### Task brief
Using the listing below, copy exactly the lines from the one containing "P1 pin 2: +9V -> AGND" to the one containing "D5: diode 1N914 (A n5, K n8) -> none", both lines included, and no others.

### Provided data
------------------------------------------------------------------------
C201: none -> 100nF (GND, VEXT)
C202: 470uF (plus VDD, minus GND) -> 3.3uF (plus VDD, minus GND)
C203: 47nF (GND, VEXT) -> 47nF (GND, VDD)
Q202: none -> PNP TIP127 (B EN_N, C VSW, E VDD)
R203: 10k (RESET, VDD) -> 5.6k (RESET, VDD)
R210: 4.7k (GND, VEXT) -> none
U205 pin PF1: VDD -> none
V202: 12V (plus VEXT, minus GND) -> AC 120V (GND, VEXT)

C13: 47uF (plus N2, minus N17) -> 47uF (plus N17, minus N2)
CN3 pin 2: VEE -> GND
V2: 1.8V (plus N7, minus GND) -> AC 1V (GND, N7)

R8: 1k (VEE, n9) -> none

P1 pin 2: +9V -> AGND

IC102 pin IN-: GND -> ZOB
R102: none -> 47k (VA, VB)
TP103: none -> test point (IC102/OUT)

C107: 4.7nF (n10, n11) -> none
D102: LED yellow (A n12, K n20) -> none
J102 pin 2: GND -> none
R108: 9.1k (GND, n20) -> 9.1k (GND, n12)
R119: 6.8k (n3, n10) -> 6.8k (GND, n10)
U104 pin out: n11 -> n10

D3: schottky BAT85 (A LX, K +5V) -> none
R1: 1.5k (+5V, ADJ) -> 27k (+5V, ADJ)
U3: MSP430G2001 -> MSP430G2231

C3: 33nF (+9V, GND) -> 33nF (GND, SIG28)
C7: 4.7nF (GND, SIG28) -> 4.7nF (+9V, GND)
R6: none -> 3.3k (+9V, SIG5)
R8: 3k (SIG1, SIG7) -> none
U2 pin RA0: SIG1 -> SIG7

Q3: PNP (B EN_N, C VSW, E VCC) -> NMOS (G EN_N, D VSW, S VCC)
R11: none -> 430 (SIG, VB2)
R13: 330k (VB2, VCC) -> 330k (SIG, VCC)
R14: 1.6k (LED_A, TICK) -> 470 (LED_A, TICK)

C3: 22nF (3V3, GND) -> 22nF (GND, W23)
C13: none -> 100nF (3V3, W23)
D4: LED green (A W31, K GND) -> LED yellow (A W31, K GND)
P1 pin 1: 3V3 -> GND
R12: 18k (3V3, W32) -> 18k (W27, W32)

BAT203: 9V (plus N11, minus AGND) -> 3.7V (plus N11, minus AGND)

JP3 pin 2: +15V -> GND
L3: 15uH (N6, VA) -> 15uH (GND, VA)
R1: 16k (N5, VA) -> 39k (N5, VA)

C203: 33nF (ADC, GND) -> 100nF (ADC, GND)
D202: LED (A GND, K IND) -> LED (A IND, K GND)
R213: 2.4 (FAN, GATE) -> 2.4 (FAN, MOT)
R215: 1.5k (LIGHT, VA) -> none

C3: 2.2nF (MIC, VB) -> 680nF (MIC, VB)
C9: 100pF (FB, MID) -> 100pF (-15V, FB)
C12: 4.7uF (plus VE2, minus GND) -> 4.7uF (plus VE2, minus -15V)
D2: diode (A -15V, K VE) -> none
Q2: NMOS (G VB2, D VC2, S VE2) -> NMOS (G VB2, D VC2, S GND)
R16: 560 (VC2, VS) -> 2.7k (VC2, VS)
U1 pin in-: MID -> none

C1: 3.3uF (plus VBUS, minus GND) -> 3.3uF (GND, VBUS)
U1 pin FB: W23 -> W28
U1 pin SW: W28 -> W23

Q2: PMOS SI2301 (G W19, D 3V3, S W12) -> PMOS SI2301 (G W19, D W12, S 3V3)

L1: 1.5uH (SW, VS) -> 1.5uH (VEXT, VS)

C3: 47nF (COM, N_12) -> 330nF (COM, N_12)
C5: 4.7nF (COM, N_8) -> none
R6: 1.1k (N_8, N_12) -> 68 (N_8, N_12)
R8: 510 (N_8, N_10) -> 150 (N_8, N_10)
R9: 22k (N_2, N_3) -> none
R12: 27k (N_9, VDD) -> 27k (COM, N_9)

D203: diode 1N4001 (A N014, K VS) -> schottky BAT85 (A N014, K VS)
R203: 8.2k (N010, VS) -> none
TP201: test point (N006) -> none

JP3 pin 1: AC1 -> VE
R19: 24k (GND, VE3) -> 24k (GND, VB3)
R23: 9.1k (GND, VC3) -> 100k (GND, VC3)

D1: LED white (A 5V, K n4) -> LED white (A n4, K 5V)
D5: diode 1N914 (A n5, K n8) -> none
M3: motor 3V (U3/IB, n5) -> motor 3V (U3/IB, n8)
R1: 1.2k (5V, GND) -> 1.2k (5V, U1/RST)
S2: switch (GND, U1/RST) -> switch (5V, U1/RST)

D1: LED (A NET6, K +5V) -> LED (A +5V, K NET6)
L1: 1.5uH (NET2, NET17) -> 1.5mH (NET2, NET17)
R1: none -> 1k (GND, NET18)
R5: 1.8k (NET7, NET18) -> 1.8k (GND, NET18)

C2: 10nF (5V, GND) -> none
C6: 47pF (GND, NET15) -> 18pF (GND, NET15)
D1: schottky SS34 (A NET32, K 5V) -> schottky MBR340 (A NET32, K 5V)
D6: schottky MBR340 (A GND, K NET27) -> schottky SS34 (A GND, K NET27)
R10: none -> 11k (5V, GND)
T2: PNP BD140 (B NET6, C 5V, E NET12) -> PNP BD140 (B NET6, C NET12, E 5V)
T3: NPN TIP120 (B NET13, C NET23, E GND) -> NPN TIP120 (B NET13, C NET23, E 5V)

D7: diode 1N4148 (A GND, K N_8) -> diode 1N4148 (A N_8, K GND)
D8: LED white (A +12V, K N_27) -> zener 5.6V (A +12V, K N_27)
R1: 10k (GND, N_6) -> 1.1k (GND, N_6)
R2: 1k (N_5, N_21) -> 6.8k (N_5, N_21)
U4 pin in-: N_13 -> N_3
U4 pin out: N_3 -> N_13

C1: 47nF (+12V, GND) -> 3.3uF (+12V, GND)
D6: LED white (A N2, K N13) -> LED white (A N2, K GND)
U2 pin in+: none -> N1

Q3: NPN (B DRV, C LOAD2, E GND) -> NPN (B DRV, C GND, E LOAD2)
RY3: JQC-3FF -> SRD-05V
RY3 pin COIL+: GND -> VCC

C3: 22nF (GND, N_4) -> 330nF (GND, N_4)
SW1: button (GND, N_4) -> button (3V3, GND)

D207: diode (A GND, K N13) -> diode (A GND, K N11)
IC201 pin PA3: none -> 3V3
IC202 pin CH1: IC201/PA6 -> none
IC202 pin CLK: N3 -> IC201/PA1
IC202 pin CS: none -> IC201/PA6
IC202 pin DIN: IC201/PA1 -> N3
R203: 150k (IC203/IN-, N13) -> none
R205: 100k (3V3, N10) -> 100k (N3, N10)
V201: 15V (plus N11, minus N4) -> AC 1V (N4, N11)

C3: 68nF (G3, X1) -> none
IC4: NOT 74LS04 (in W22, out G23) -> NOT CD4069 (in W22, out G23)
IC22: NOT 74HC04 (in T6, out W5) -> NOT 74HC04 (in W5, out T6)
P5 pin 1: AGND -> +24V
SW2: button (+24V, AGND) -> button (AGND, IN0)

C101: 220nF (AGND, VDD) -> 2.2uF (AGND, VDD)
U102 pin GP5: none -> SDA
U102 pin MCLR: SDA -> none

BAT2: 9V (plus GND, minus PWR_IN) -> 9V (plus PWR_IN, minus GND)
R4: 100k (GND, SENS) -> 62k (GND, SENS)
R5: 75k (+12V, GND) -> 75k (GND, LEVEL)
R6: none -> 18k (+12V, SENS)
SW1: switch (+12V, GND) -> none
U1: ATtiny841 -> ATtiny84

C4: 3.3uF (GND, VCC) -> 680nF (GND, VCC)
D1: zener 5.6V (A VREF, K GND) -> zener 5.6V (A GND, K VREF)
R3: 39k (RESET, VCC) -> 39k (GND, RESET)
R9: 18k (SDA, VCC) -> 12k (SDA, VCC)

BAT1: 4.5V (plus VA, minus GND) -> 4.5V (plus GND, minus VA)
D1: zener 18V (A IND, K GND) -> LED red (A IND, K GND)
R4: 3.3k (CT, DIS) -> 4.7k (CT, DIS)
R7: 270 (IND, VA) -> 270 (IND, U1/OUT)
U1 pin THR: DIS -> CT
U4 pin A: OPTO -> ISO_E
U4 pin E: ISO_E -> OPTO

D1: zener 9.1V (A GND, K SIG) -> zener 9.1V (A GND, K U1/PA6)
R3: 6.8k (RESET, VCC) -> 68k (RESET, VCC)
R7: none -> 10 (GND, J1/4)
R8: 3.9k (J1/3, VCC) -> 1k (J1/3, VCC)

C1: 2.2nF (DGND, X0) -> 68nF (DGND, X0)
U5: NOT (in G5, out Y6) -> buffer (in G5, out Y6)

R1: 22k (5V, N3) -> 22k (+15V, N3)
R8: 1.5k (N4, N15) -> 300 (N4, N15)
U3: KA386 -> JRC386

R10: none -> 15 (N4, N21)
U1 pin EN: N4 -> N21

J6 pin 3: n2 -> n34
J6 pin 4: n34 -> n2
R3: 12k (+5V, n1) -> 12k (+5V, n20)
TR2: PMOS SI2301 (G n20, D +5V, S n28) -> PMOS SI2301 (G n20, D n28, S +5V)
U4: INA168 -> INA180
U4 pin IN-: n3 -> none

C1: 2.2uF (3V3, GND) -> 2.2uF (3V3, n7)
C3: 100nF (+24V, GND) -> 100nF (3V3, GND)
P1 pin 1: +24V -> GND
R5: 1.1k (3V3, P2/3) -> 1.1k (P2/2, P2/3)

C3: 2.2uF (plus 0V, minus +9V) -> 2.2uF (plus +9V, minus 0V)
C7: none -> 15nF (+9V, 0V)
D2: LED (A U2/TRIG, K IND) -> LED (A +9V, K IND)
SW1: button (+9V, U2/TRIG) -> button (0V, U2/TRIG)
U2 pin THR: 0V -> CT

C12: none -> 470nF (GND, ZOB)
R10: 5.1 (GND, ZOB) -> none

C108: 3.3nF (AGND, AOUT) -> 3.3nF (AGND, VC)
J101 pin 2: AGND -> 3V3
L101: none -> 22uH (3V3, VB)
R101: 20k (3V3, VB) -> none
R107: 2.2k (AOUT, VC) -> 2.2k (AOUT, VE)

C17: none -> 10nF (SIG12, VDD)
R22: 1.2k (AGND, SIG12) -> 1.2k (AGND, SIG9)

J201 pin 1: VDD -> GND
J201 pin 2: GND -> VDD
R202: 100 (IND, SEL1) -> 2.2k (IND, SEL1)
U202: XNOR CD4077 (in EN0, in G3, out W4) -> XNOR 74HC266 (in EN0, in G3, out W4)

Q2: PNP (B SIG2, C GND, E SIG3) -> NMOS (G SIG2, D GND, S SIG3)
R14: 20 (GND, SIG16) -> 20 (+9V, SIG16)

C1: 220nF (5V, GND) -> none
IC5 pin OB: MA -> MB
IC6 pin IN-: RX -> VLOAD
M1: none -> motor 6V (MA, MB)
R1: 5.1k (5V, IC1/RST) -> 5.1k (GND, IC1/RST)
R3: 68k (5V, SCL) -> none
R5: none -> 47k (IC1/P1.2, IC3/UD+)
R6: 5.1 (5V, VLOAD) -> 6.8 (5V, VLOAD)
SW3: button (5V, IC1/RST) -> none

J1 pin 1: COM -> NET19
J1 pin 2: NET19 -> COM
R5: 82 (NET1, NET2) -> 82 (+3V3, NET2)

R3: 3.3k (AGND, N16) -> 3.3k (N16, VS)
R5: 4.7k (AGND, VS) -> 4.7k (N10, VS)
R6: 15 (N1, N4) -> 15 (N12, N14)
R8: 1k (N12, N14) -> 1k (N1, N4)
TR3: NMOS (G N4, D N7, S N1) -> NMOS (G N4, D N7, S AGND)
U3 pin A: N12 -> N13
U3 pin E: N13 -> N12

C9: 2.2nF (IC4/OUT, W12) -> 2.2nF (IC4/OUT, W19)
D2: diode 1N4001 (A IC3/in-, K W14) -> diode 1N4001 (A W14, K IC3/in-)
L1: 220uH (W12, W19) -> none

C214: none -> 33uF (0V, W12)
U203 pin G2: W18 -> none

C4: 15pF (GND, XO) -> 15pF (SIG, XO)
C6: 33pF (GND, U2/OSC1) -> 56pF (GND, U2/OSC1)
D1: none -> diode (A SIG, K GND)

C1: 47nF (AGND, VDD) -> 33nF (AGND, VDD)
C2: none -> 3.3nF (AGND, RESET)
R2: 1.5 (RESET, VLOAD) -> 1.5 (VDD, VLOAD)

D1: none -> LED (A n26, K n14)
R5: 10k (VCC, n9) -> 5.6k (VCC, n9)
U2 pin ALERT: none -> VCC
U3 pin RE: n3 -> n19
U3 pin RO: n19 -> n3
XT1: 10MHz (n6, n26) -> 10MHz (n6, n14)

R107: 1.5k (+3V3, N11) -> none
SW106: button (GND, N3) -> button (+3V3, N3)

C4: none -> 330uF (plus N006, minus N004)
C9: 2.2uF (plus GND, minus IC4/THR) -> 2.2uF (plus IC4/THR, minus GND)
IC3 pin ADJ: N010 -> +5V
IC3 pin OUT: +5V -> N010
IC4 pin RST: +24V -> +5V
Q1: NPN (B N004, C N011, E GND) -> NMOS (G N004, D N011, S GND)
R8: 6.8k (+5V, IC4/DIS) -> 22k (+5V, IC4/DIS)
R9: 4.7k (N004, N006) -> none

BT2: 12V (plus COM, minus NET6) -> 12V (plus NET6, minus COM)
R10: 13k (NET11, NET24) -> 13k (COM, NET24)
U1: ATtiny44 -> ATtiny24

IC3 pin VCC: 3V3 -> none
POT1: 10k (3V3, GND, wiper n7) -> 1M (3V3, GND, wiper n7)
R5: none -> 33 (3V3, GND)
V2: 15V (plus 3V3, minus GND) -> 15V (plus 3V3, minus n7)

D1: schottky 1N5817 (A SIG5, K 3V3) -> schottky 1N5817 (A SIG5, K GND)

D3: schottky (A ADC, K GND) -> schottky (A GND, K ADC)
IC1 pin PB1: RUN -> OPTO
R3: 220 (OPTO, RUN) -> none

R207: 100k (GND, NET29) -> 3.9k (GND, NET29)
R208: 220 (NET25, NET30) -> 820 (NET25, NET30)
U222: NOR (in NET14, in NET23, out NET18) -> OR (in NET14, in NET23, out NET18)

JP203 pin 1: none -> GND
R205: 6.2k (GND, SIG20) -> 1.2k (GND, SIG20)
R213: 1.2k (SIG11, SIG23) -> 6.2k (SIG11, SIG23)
------------------------------------------------------------------------
### Answer below
P1 pin 2: +9V -> AGND

IC102 pin IN-: GND -> ZOB
R102: none -> 47k (VA, VB)
TP103: none -> test point (IC102/OUT)

C107: 4.7nF (n10, n11) -> none
D102: LED yellow (A n12, K n20) -> none
J102 pin 2: GND -> none
R108: 9.1k (GND, n20) -> 9.1k (GND, n12)
R119: 6.8k (n3, n10) -> 6.8k (GND, n10)
U104 pin out: n11 -> n10

D3: schottky BAT85 (A LX, K +5V) -> none
R1: 1.5k (+5V, ADJ) -> 27k (+5V, ADJ)
U3: MSP430G2001 -> MSP430G2231

C3: 33nF (+9V, GND) -> 33nF (GND, SIG28)
C7: 4.7nF (GND, SIG28) -> 4.7nF (+9V, GND)
R6: none -> 3.3k (+9V, SIG5)
R8: 3k (SIG1, SIG7) -> none
U2 pin RA0: SIG1 -> SIG7

Q3: PNP (B EN_N, C VSW, E VCC) -> NMOS (G EN_N, D VSW, S VCC)
R11: none -> 430 (SIG, VB2)
R13: 330k (VB2, VCC) -> 330k (SIG, VCC)
R14: 1.6k (LED_A, TICK) -> 470 (LED_A, TICK)

C3: 22nF (3V3, GND) -> 22nF (GND, W23)
C13: none -> 100nF (3V3, W23)
D4: LED green (A W31, K GND) -> LED yellow (A W31, K GND)
P1 pin 1: 3V3 -> GND
R12: 18k (3V3, W32) -> 18k (W27, W32)

BAT203: 9V (plus N11, minus AGND) -> 3.7V (plus N11, minus AGND)

JP3 pin 2: +15V -> GND
L3: 15uH (N6, VA) -> 15uH (GND, VA)
R1: 16k (N5, VA) -> 39k (N5, VA)

C203: 33nF (ADC, GND) -> 100nF (ADC, GND)
D202: LED (A GND, K IND) -> LED (A IND, K GND)
R213: 2.4 (FAN, GATE) -> 2.4 (FAN, MOT)
R215: 1.5k (LIGHT, VA) -> none

C3: 2.2nF (MIC, VB) -> 680nF (MIC, VB)
C9: 100pF (FB, MID) -> 100pF (-15V, FB)
C12: 4.7uF (plus VE2, minus GND) -> 4.7uF (plus VE2, minus -15V)
D2: diode (A -15V, K VE) -> none
Q2: NMOS (G VB2, D VC2, S VE2) -> NMOS (G VB2, D VC2, S GND)
R16: 560 (VC2, VS) -> 2.7k (VC2, VS)
U1 pin in-: MID -> none

C1: 3.3uF (plus VBUS, minus GND) -> 3.3uF (GND, VBUS)
U1 pin FB: W23 -> W28
U1 pin SW: W28 -> W23

Q2: PMOS SI2301 (G W19, D 3V3, S W12) -> PMOS SI2301 (G W19, D W12, S 3V3)

L1: 1.5uH (SW, VS) -> 1.5uH (VEXT, VS)

C3: 47nF (COM, N_12) -> 330nF (COM, N_12)
C5: 4.7nF (COM, N_8) -> none
R6: 1.1k (N_8, N_12) -> 68 (N_8, N_12)
R8: 510 (N_8, N_10) -> 150 (N_8, N_10)
R9: 22k (N_2, N_3) -> none
R12: 27k (N_9, VDD) -> 27k (COM, N_9)

D203: diode 1N4001 (A N014, K VS) -> schottky BAT85 (A N014, K VS)
R203: 8.2k (N010, VS) -> none
TP201: test point (N006) -> none

JP3 pin 1: AC1 -> VE
R19: 24k (GND, VE3) -> 24k (GND, VB3)
R23: 9.1k (GND, VC3) -> 100k (GND, VC3)

D1: LED white (A 5V, K n4) -> LED white (A n4, K 5V)
D5: diode 1N914 (A n5, K n8) -> none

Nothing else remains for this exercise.